# Exercise details
The line with "(360, 496) = (456, 342): blue" starts the range, and the last line of the listing ends it. Retype that range exactly, without pictures.

# Records for this exercise
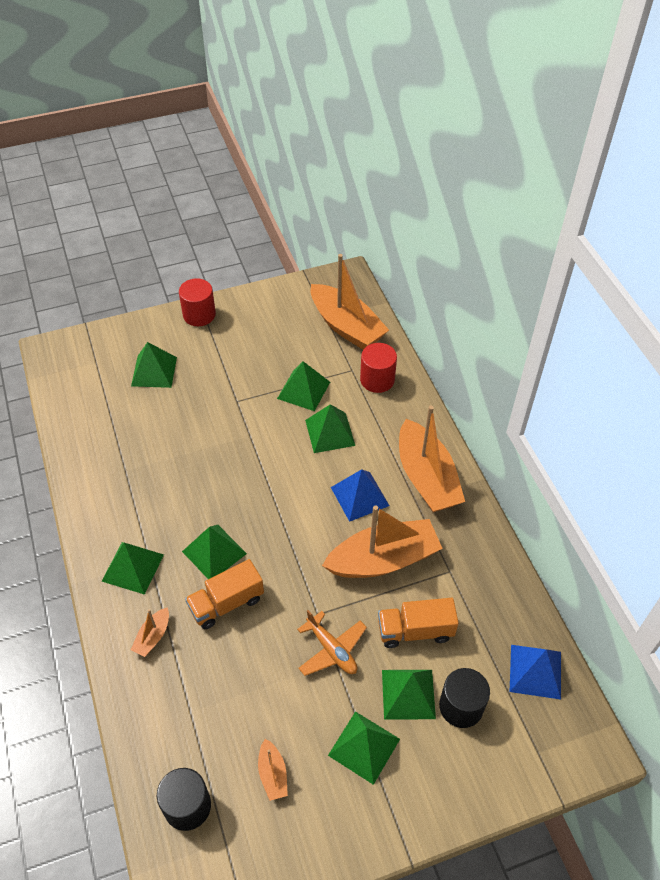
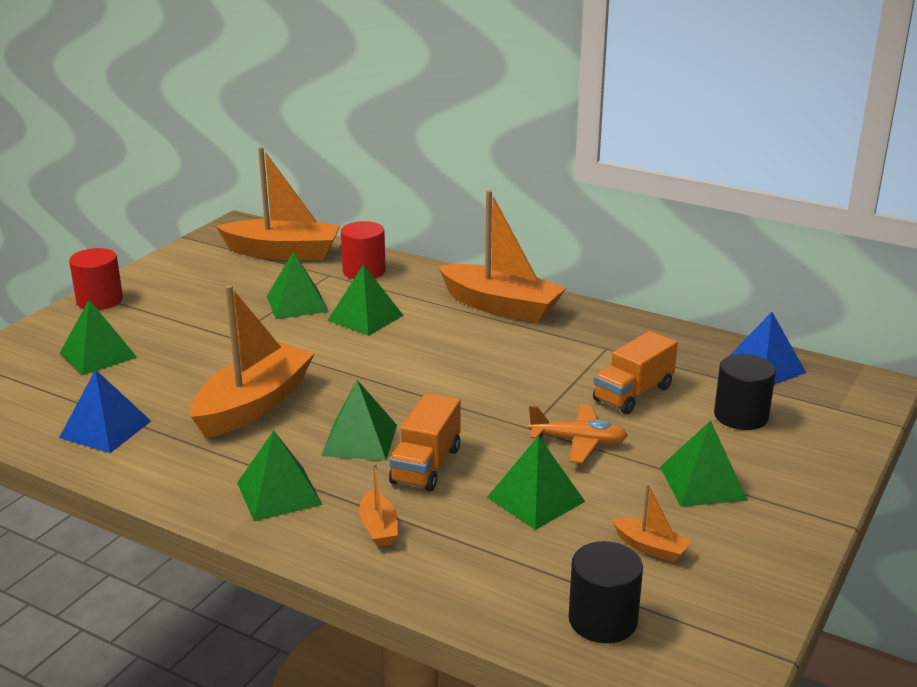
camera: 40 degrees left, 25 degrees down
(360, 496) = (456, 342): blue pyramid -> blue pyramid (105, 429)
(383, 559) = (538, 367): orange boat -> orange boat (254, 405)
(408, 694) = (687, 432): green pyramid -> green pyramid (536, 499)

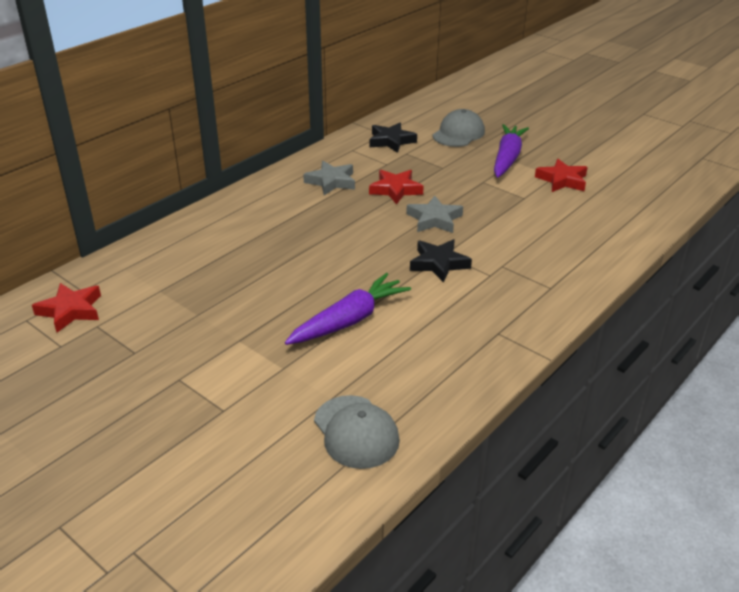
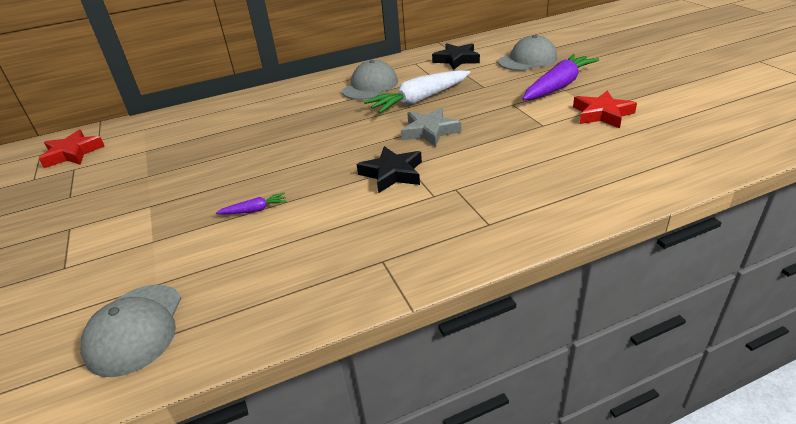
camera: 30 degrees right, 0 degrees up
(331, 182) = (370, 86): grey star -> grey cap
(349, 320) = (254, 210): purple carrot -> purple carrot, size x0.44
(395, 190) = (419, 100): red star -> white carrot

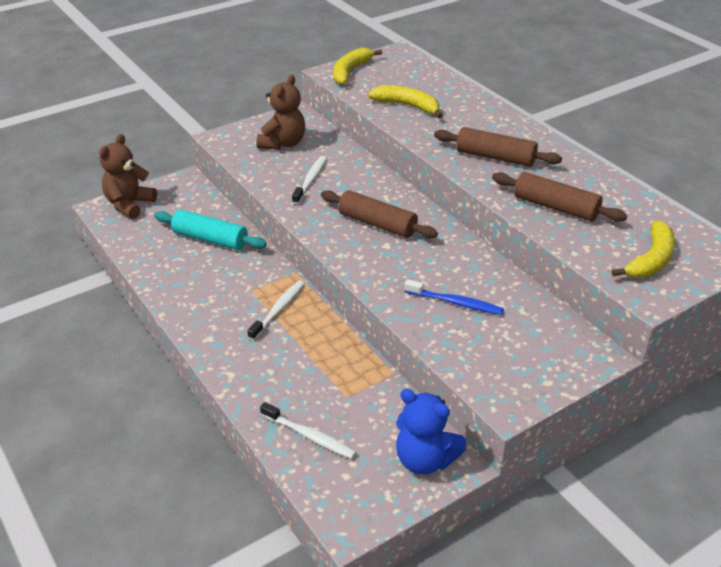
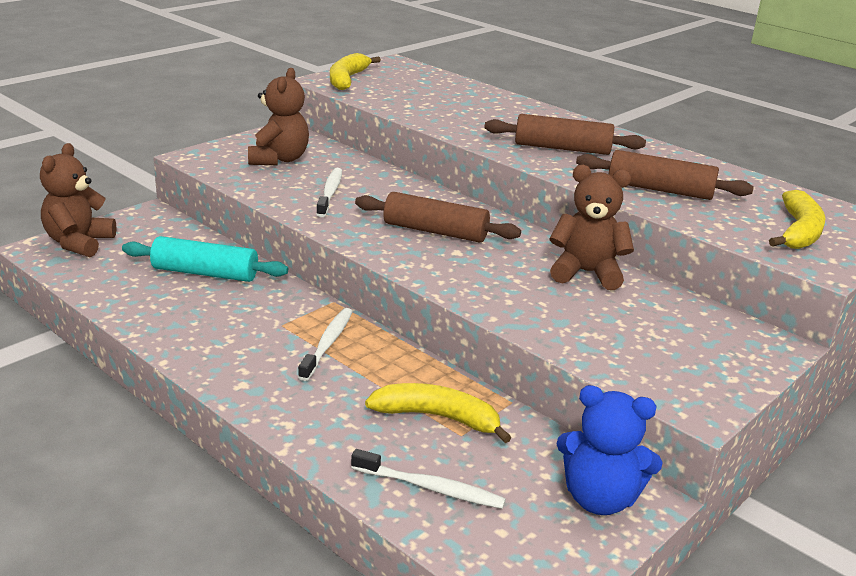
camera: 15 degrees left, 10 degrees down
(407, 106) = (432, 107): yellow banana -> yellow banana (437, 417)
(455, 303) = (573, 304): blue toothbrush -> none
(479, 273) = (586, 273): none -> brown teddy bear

# Exercise output
(360, 496) = (456, 342): blue pyramid -> blue pyramid (105, 429)
(383, 559) = (538, 367): orange boat -> orange boat (254, 405)
(408, 694) = (687, 432): green pyramid -> green pyramid (536, 499)

camera: 30 degrees right, 0 degrees up
(331, 182) = (370, 86): grey star -> grey cap
(349, 320) = (254, 210): purple carrot -> purple carrot, size x0.44
(395, 190) = (419, 100): red star -> white carrot

camera: 15 degrees left, 10 degrees down
(407, 106) = (432, 107): yellow banana -> yellow banana (437, 417)
(455, 303) = (573, 304): blue toothbrush -> none
(479, 273) = (586, 273): none -> brown teddy bear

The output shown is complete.